What you should do: An exact copy of the records is required, minus the pictures they hold.
• • • •
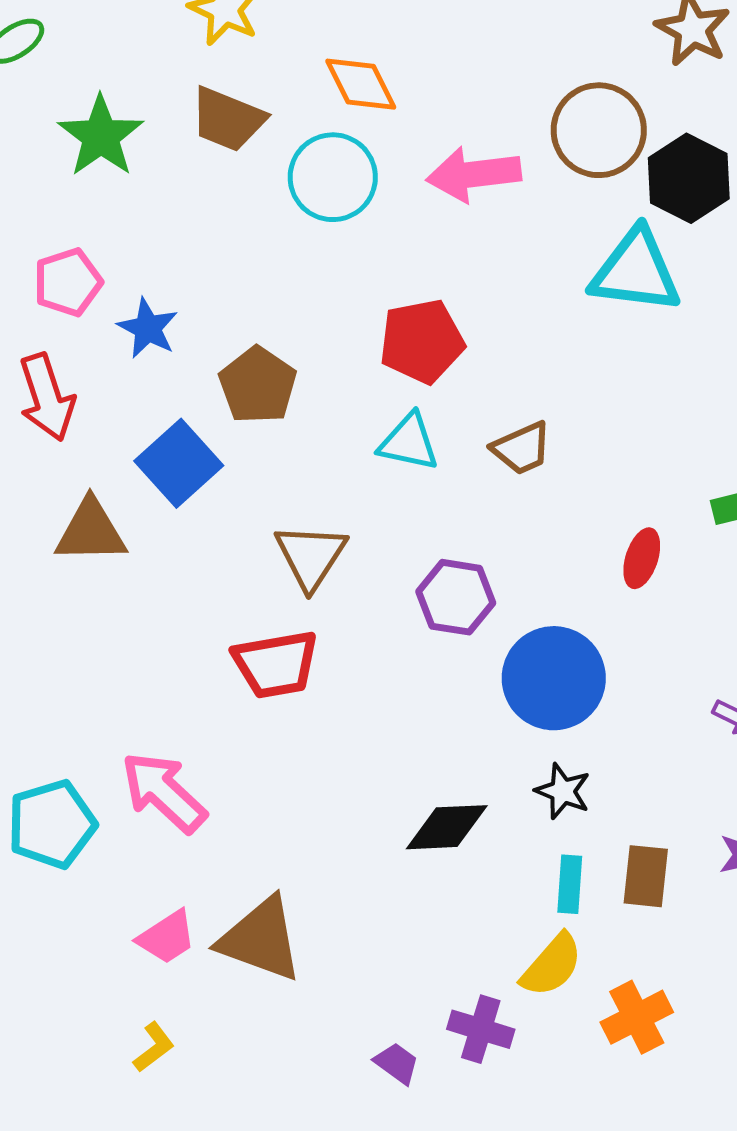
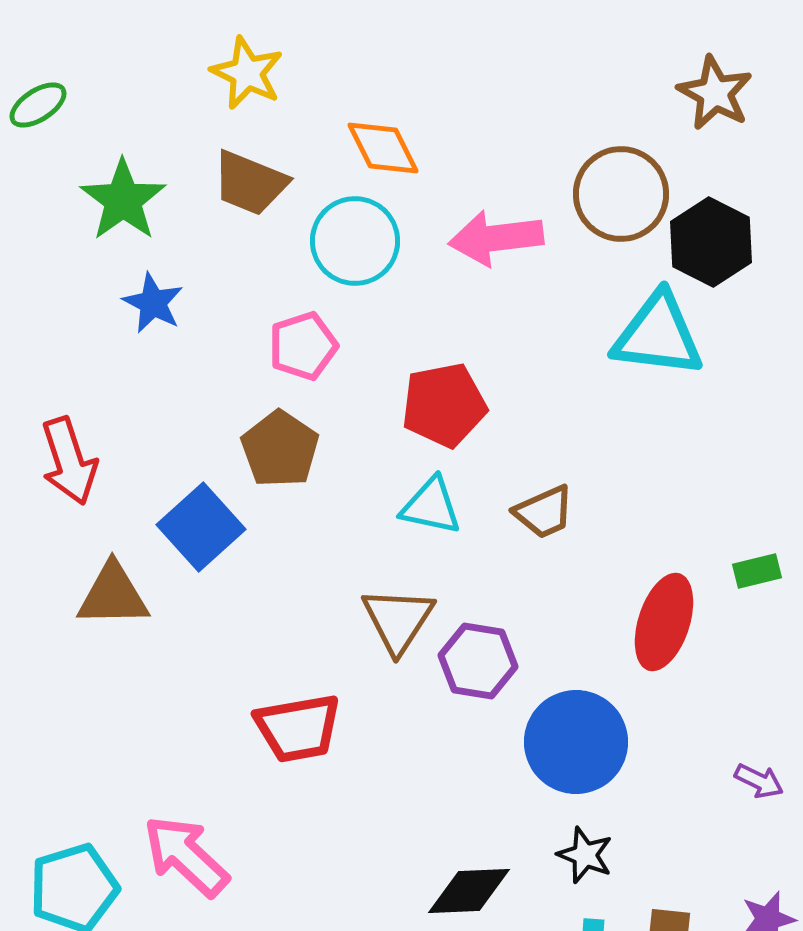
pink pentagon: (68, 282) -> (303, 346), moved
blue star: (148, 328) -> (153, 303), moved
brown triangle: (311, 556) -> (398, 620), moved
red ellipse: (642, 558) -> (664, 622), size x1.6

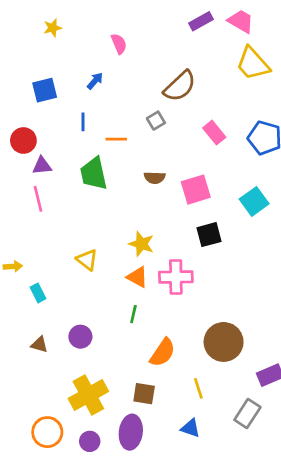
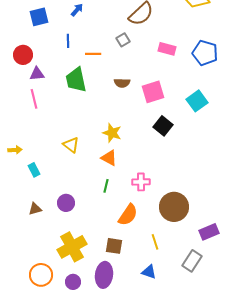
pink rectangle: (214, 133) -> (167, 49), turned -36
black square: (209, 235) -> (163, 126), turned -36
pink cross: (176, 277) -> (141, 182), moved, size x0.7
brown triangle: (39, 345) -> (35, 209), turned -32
• • • •
Answer section:
pink pentagon: (68, 282) -> (303, 346), moved
blue star: (148, 328) -> (153, 303), moved
brown triangle: (311, 556) -> (398, 620), moved
red ellipse: (642, 558) -> (664, 622), size x1.6

pink rectangle: (214, 133) -> (167, 49), turned -36
black square: (209, 235) -> (163, 126), turned -36
pink cross: (176, 277) -> (141, 182), moved, size x0.7
brown triangle: (39, 345) -> (35, 209), turned -32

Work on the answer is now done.